▶ [Problem]: Please show every line in the entries below that includes the word "none".

▶ [Stored items]:

+ + + + + + +

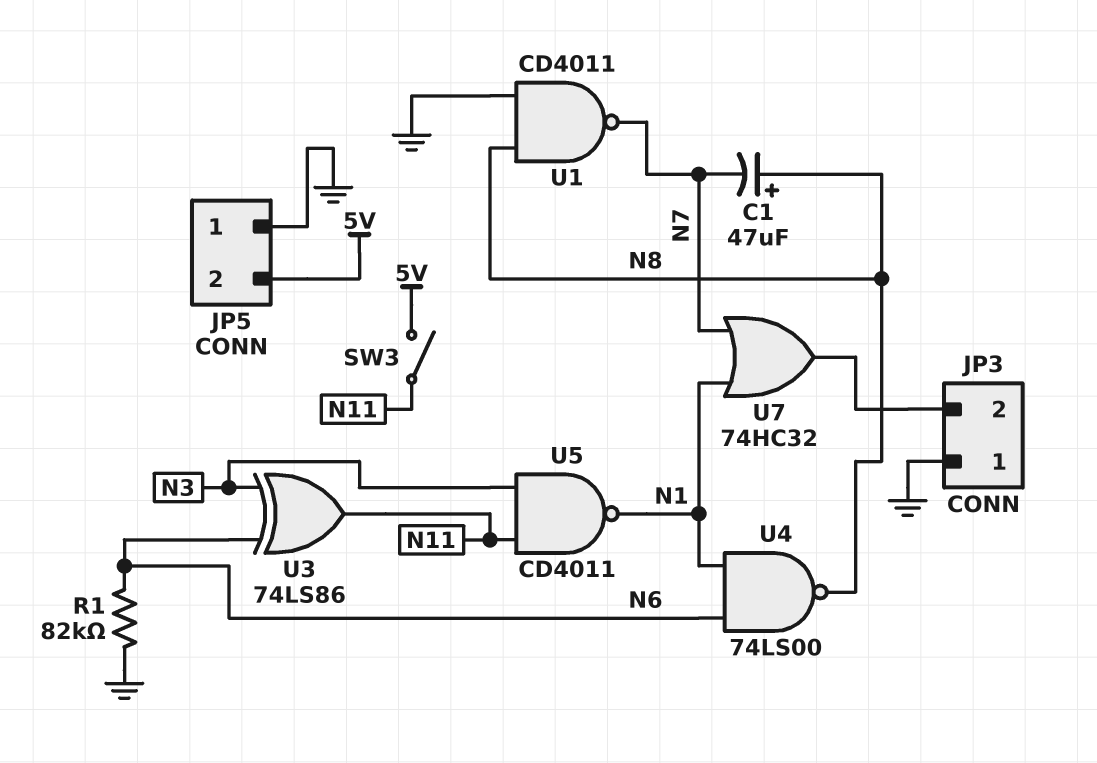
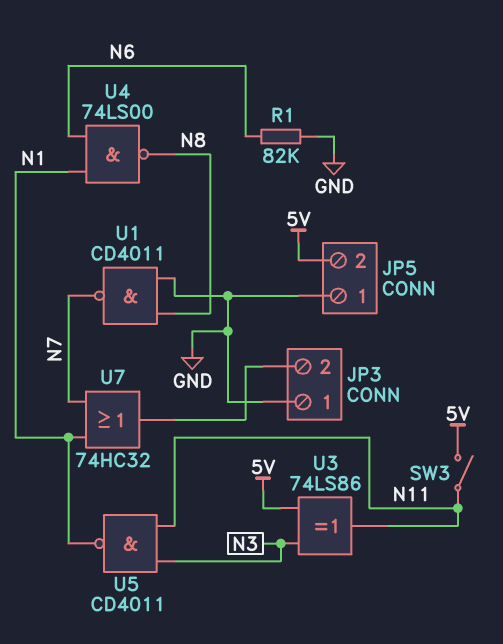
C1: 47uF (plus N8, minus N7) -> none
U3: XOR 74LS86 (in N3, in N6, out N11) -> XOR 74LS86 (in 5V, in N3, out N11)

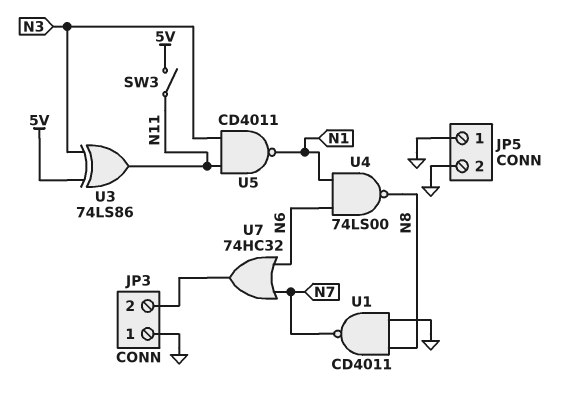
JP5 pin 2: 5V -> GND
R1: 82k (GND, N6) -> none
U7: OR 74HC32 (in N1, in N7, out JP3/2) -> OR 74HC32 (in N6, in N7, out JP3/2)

+ + + + + + +

▶ [Completed task]:
C1: 47uF (plus N8, minus N7) -> none
R1: 82k (GND, N6) -> none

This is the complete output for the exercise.